◆ Instructions for the task ◆
Reproduce the lines below word for word, starting at the line that contains "The height and" and ending at the line that contains "What are the".

___ Supplied data ___

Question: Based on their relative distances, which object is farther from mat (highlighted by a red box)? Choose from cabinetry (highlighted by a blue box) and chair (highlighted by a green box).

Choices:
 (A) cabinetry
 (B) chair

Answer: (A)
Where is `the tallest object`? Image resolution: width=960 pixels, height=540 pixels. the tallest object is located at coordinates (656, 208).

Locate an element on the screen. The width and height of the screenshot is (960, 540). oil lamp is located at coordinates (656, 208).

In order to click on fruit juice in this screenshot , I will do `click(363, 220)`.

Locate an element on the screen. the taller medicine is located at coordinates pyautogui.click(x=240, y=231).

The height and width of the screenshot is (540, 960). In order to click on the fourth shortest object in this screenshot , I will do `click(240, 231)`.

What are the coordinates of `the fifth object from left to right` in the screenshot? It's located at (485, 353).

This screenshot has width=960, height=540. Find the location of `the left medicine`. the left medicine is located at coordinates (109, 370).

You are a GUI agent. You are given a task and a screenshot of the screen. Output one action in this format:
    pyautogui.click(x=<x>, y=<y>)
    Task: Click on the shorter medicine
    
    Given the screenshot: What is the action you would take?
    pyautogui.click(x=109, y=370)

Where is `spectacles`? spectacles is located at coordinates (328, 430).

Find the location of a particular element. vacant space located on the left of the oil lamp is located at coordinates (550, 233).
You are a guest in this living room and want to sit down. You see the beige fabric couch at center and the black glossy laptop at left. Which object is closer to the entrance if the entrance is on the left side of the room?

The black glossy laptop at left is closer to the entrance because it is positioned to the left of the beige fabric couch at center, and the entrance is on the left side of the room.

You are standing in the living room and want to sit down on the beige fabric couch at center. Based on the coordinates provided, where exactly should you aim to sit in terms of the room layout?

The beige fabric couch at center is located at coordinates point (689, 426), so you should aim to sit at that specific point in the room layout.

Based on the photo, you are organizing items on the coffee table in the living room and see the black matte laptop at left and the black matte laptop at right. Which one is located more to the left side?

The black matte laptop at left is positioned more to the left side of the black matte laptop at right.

___

◆ Task result ◆
The height and width of the screenshot is (540, 960). In order to click on the fourth shortest object in this screenshot , I will do `click(240, 231)`.

What are the coordinates of `the fifth object from left to right` in the screenshot? It's located at (485, 353).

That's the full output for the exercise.